* What needs to be done: Return the lines of the data below exactly. Start at the first and end with the line containing "(479, 328) = (580, 407): none -> green cone".

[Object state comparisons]

----------------

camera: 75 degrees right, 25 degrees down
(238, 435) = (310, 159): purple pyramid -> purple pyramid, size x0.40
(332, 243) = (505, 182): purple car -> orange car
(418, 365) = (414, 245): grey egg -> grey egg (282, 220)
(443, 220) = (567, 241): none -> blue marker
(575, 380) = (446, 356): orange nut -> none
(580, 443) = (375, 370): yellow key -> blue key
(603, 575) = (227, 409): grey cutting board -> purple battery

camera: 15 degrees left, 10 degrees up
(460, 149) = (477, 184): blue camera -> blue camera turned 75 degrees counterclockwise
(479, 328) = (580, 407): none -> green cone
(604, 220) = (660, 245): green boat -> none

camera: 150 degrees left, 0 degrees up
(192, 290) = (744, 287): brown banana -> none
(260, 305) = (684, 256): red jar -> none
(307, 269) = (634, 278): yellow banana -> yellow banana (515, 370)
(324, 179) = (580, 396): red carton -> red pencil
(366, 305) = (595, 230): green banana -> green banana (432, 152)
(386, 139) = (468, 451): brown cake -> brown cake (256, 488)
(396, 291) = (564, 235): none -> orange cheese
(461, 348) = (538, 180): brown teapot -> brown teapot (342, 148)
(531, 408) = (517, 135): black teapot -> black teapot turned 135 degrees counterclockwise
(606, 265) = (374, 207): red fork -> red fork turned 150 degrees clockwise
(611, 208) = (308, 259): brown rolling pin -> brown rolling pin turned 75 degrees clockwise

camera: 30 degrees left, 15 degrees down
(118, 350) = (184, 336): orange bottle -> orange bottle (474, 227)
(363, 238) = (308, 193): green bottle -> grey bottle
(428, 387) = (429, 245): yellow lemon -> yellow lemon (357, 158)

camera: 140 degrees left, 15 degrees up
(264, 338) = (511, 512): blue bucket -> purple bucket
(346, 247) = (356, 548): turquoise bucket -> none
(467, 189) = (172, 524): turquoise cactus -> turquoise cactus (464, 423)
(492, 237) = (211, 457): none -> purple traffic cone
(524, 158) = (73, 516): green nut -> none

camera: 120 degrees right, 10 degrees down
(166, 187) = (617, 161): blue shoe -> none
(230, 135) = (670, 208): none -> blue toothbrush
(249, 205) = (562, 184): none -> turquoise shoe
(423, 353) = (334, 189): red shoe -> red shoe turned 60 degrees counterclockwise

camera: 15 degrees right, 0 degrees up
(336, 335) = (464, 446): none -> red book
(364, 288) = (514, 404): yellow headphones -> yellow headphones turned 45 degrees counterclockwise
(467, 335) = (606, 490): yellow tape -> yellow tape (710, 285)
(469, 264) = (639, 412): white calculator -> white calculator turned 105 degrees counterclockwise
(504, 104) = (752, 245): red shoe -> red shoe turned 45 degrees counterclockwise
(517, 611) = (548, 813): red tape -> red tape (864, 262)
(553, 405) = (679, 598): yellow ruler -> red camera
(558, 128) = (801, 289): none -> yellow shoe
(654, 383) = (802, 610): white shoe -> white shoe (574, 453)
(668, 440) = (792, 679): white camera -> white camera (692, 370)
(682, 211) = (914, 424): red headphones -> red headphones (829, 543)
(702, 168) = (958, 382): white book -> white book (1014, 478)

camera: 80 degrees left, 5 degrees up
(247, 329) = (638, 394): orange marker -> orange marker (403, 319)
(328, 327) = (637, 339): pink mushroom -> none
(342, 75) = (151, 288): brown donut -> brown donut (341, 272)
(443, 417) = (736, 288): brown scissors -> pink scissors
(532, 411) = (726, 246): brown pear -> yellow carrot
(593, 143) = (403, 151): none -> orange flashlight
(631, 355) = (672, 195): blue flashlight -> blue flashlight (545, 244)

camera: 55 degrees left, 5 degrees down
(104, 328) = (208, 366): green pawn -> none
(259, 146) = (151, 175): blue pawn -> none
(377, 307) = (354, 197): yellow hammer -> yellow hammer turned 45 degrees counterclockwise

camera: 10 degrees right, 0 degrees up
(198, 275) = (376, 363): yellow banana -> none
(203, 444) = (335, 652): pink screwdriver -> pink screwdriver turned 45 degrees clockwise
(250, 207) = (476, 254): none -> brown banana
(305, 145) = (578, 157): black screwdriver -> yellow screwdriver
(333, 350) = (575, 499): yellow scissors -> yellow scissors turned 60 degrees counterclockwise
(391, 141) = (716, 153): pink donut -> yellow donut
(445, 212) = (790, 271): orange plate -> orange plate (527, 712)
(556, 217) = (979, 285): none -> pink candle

----------------

* Answer section:
camera: 75 degrees right, 25 degrees down
(238, 435) = (310, 159): purple pyramid -> purple pyramid, size x0.40
(332, 243) = (505, 182): purple car -> orange car
(418, 365) = (414, 245): grey egg -> grey egg (282, 220)
(443, 220) = (567, 241): none -> blue marker
(575, 380) = (446, 356): orange nut -> none
(580, 443) = (375, 370): yellow key -> blue key
(603, 575) = (227, 409): grey cutting board -> purple battery

camera: 15 degrees left, 10 degrees up
(460, 149) = (477, 184): blue camera -> blue camera turned 75 degrees counterclockwise
(479, 328) = (580, 407): none -> green cone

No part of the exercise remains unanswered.